PROMPT: Working through the data below, reproduce word for word the line with "The pawn (russet)" and every line after it, both ends included, and omit the pictures.

Segment Start: THE DATA

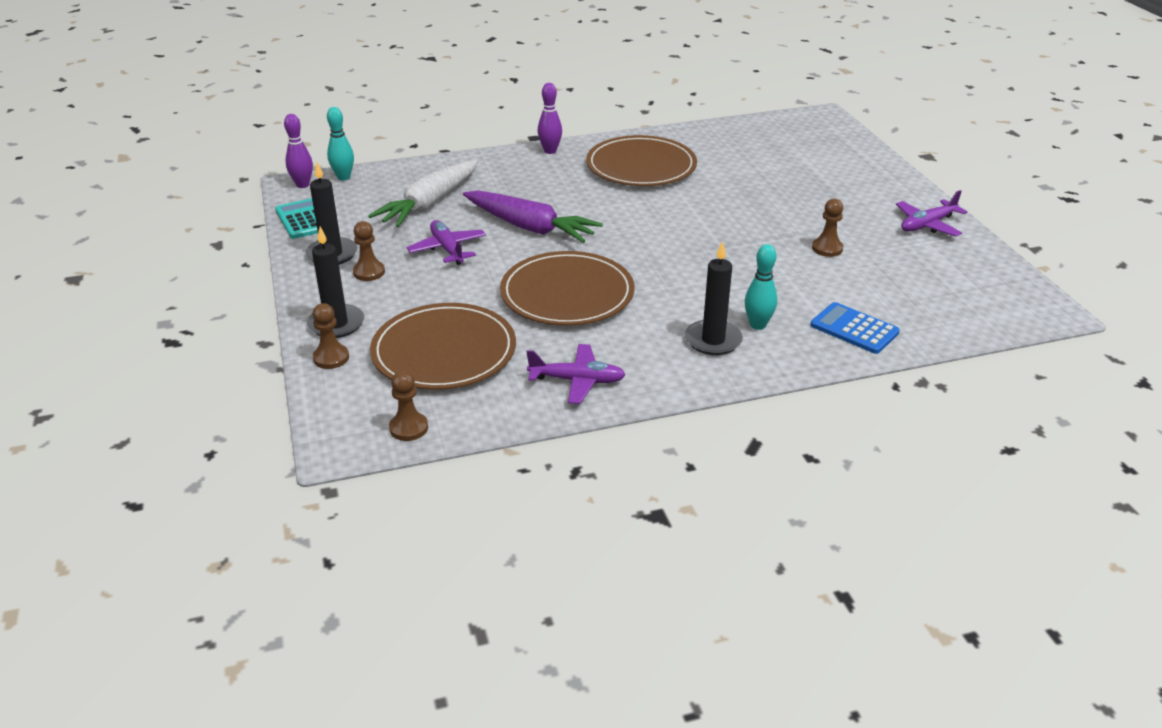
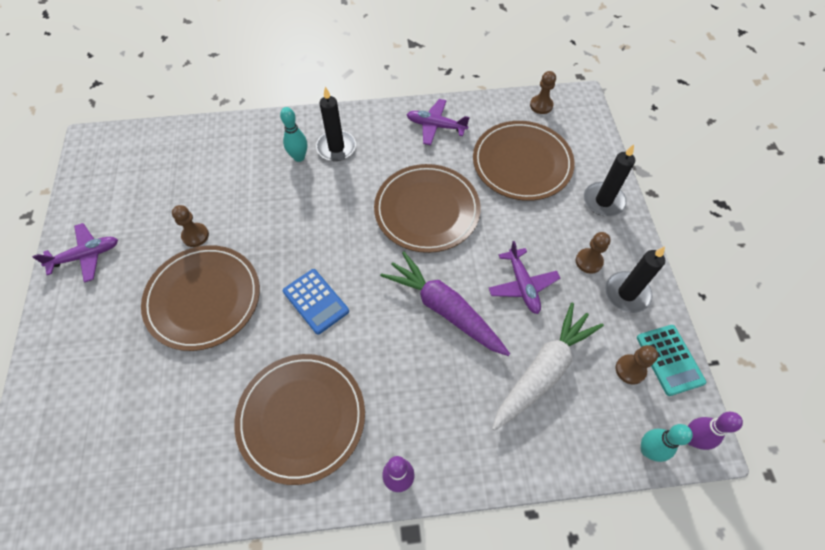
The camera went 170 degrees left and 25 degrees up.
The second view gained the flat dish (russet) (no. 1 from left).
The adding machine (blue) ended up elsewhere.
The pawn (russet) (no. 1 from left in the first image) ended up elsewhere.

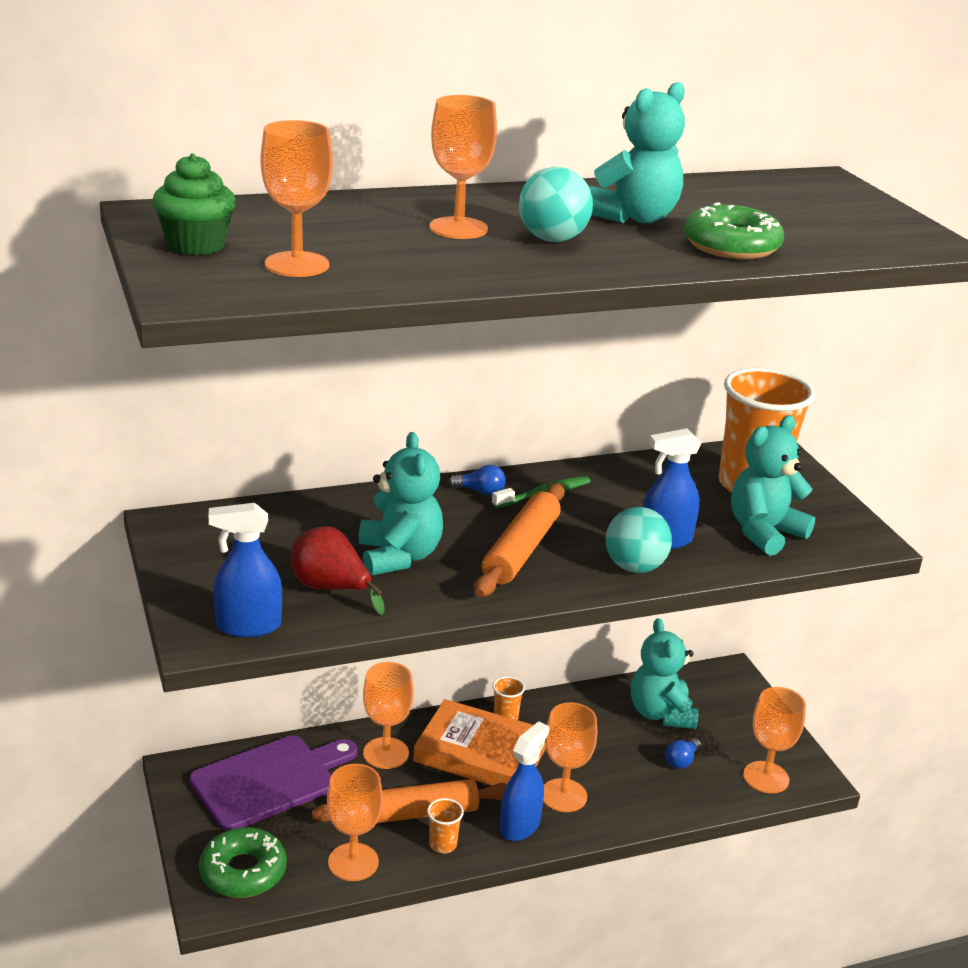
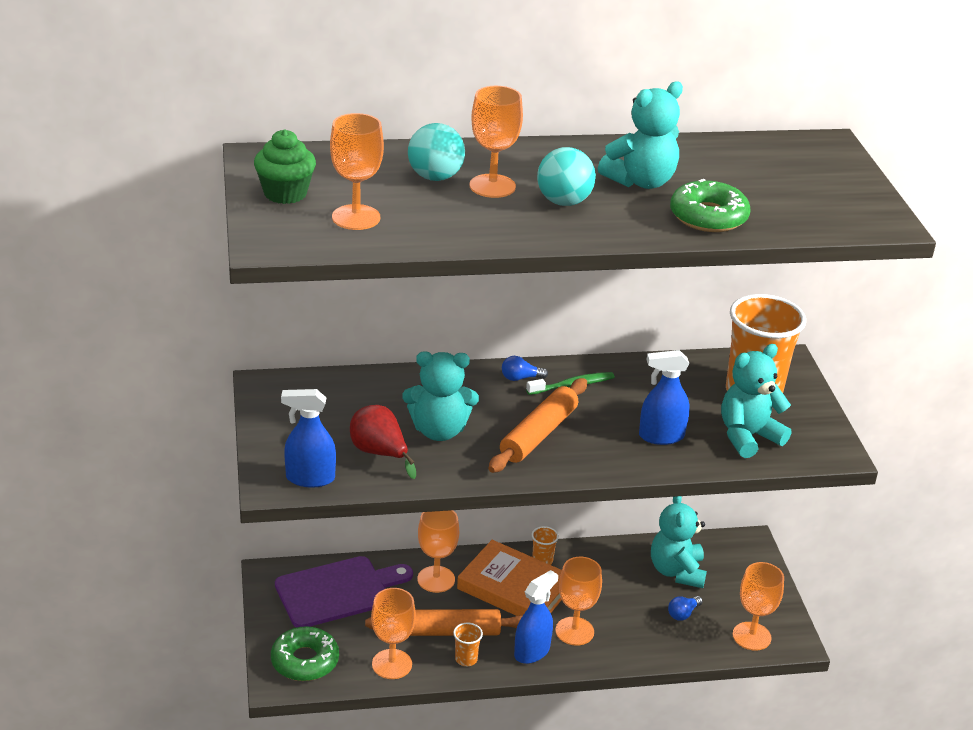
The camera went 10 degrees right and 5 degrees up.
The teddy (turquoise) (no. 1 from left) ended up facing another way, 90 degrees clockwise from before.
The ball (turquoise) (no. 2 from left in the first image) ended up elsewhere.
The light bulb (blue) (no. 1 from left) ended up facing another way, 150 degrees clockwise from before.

Segment End: THE DATA

EXERCISE OUTPUT:
The pawn (russet) (no. 1 from left in the first image) ended up elsewhere.

The camera went 10 degrees right and 5 degrees up.
The teddy (turquoise) (no. 1 from left) ended up facing another way, 90 degrees clockwise from before.
The ball (turquoise) (no. 2 from left in the first image) ended up elsewhere.
The light bulb (blue) (no. 1 from left) ended up facing another way, 150 degrees clockwise from before.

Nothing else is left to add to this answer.